[[ Supplied information open ]]

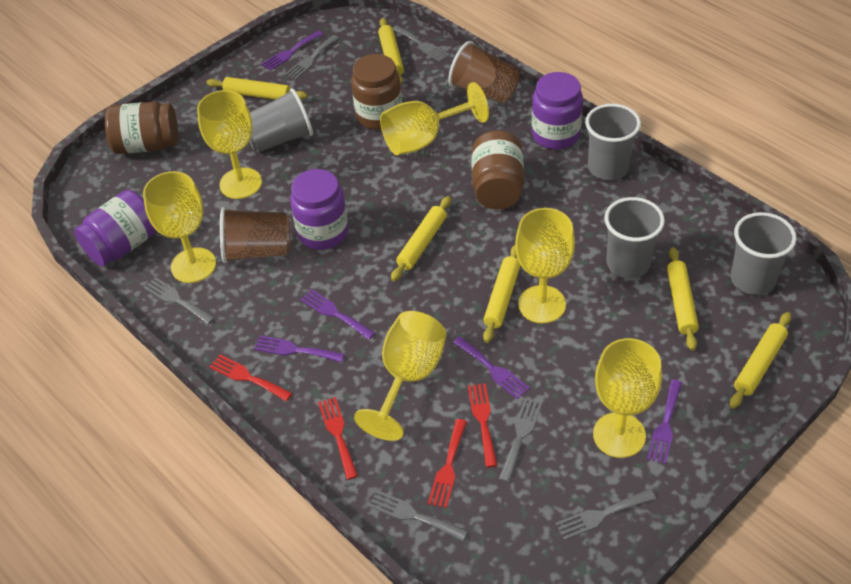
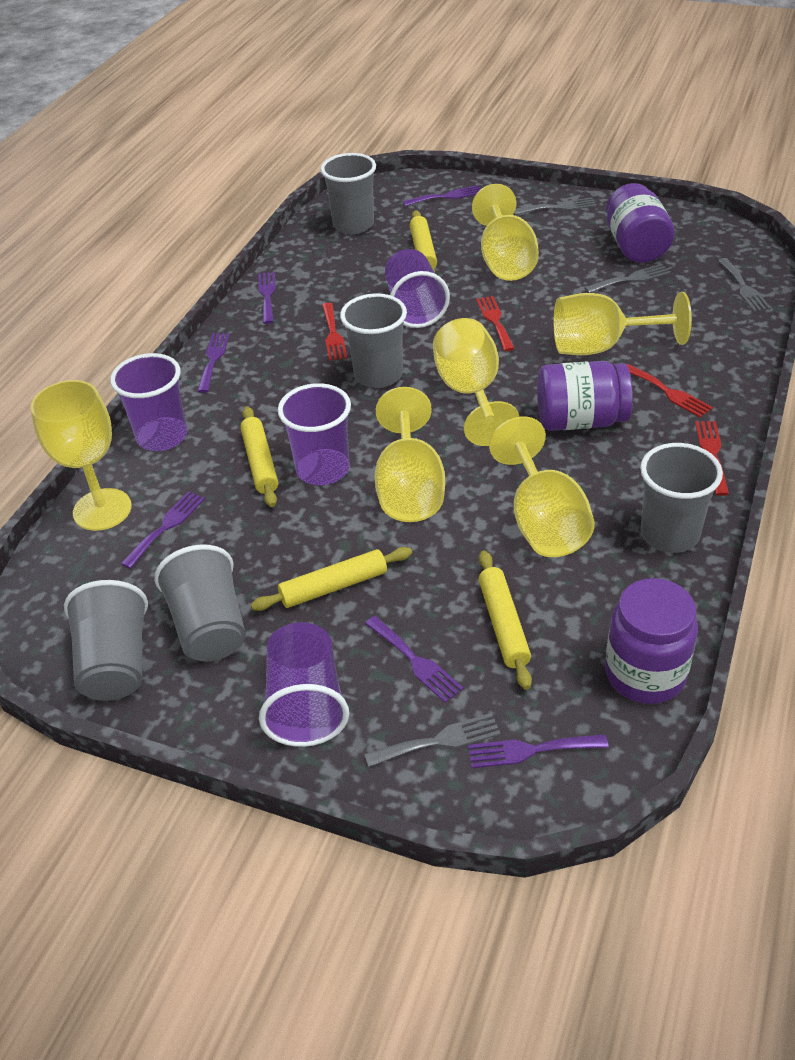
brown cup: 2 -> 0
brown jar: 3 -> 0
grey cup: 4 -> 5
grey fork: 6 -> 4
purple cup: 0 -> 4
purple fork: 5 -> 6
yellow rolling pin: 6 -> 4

[[ Supplied information closed ]]
[[ Supplied information open ]]

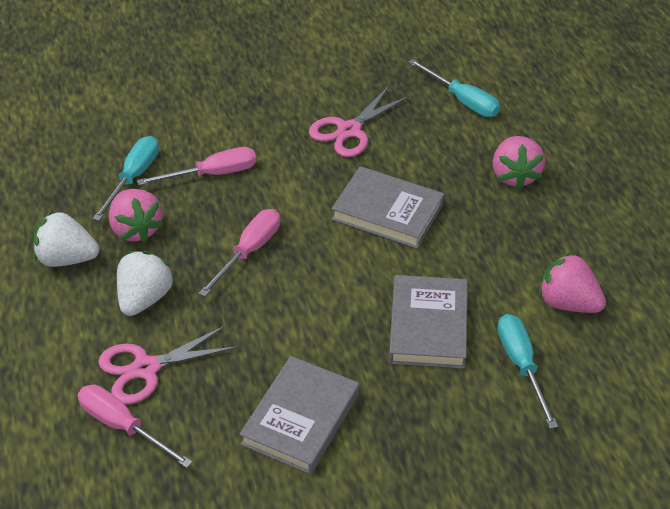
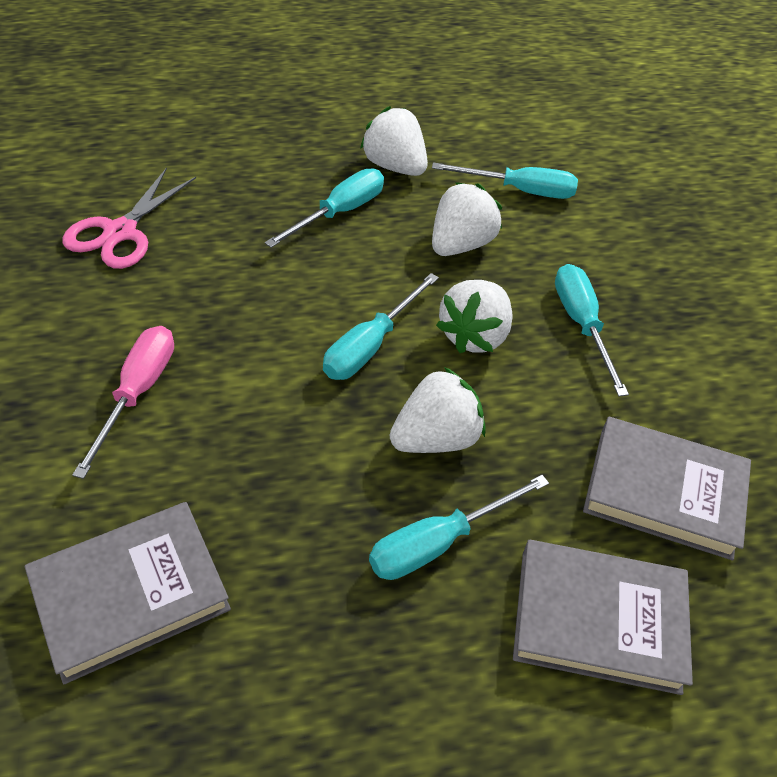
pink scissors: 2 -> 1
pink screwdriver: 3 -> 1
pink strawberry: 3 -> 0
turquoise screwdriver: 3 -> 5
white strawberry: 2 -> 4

[[ Supplied information closed ]]

**Task to carry out**
What you return must be the lines above that run from the line with "brown jar: 3 -> 0" to the line with "yellow rolling pin: 6 -> 4", inclusive, each copied exactly.

**The completed task**
brown jar: 3 -> 0
grey cup: 4 -> 5
grey fork: 6 -> 4
purple cup: 0 -> 4
purple fork: 5 -> 6
yellow rolling pin: 6 -> 4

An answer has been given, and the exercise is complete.